- **YOUR GOAL**
A faithful copy of the data is what is wanted, minus any pictures.

- **PROVIDED INFORMATION**

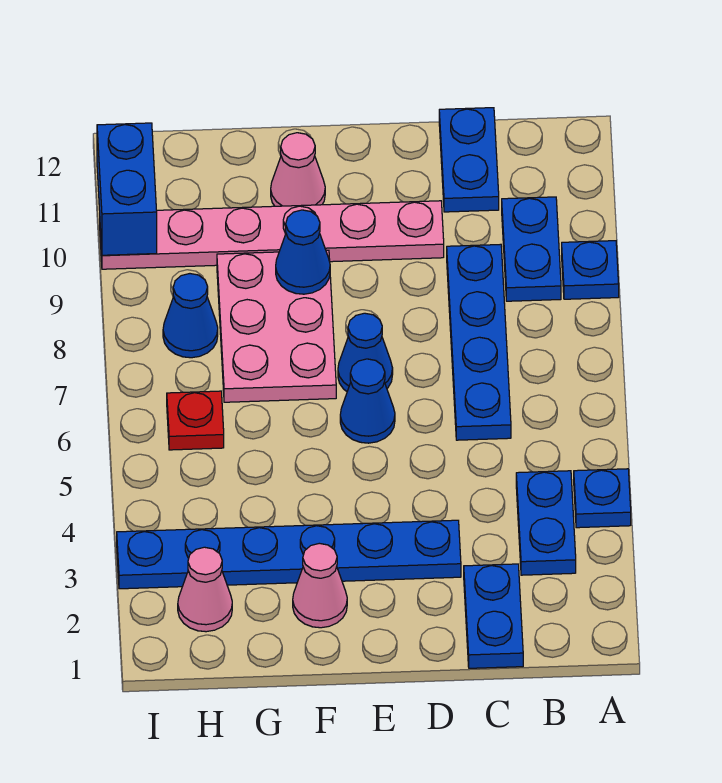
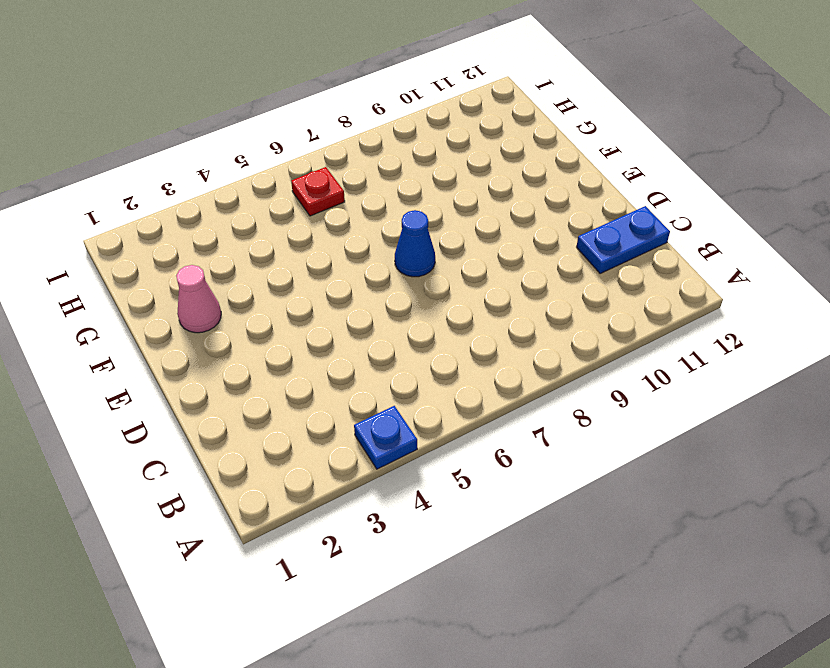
none -> blue plate A9 level 1
none -> blue plate B3:B4 level 1
none -> blue plate B9:B10 level 1

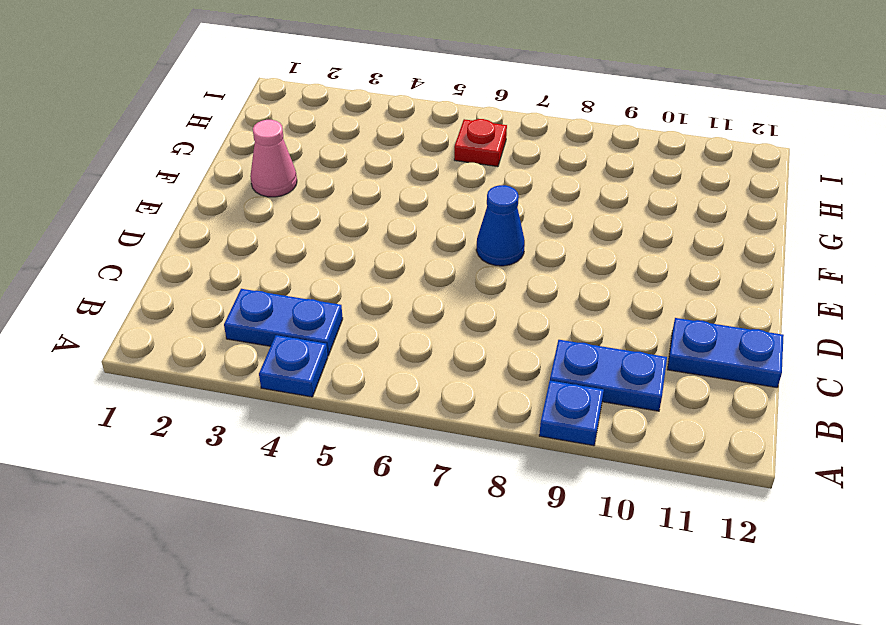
none -> blue plate C1:C2 level 1
none -> blue plate C6:C9 level 1
none -> blue plate D3:I3 level 1

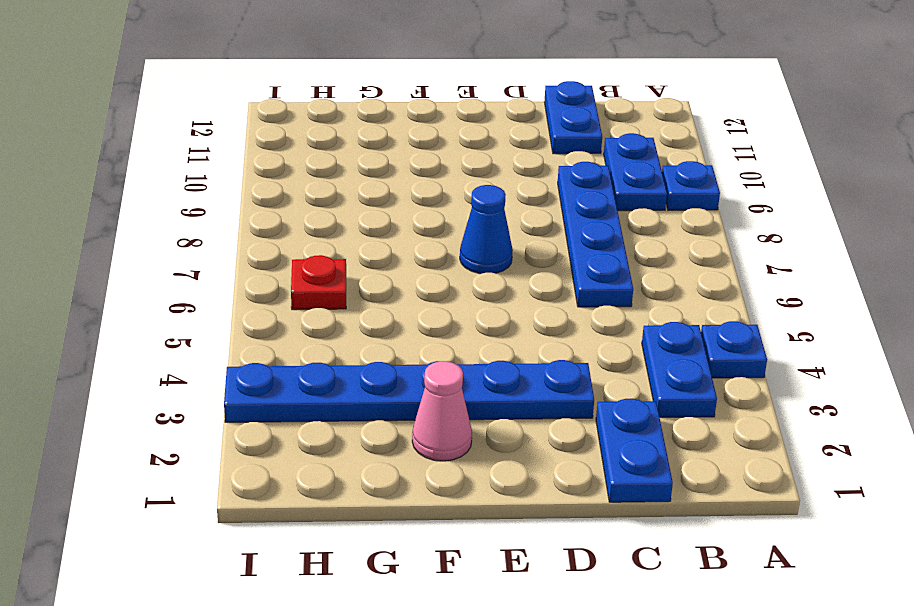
none -> pink plate D10:I10 level 1
none -> blue cone E6 level 1
none -> pink plate F7:G9 level 1

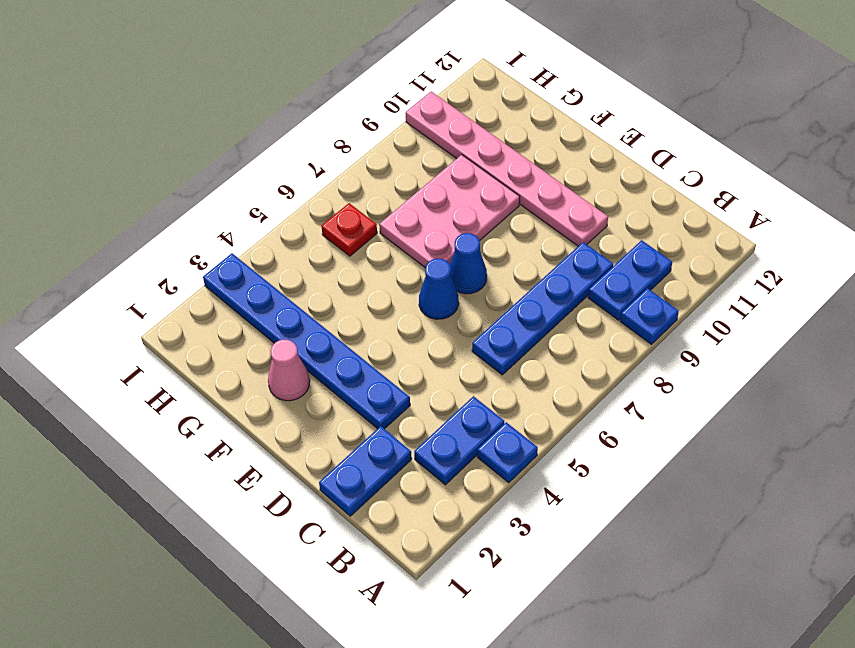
none -> blue plate C11:C12 level 1
none -> pink cone F11 level 1
none -> pink cone H2 level 1

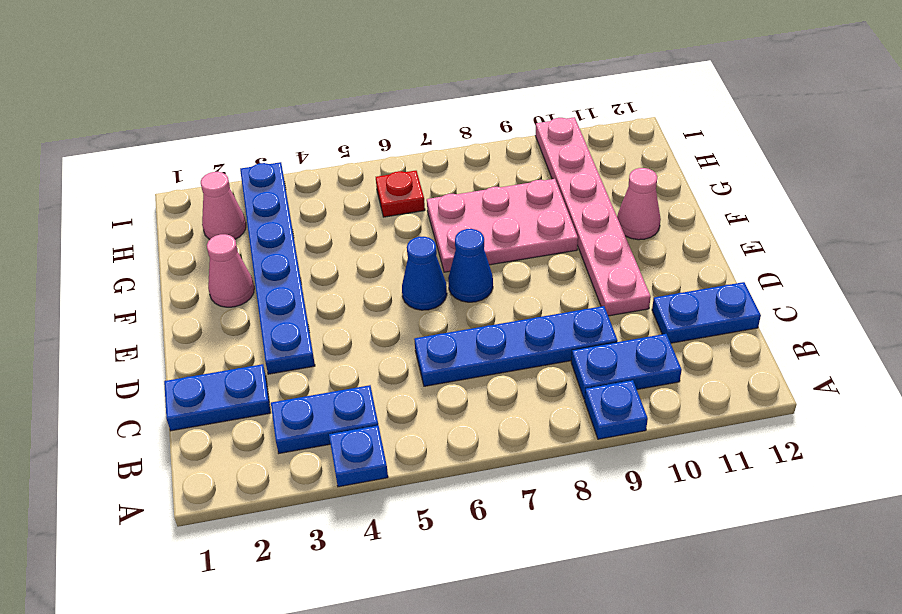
none -> blue cone H8 level 1
none -> blue cone F9 level 2
none -> blue brick I10:I11 level 2

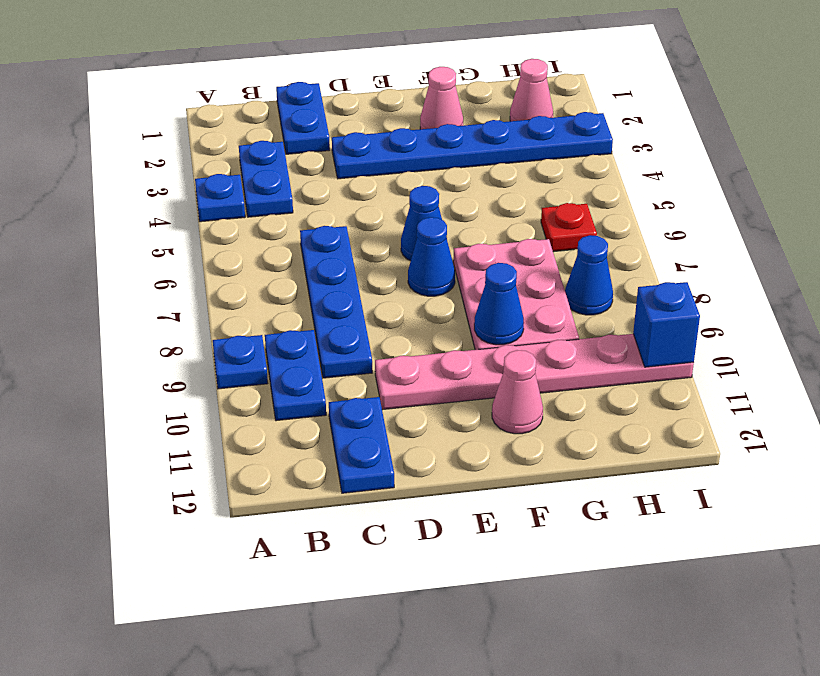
blue brick I10 level 2 -> blue brick I10:I11 level 2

- **SOLUTION**
none -> blue plate A9 level 1
none -> blue plate B3:B4 level 1
none -> blue plate B9:B10 level 1

none -> blue plate C1:C2 level 1
none -> blue plate C6:C9 level 1
none -> blue plate D3:I3 level 1

none -> pink plate D10:I10 level 1
none -> blue cone E6 level 1
none -> pink plate F7:G9 level 1

none -> blue plate C11:C12 level 1
none -> pink cone F11 level 1
none -> pink cone H2 level 1

none -> blue cone H8 level 1
none -> blue cone F9 level 2
none -> blue brick I10:I11 level 2

blue brick I10 level 2 -> blue brick I10:I11 level 2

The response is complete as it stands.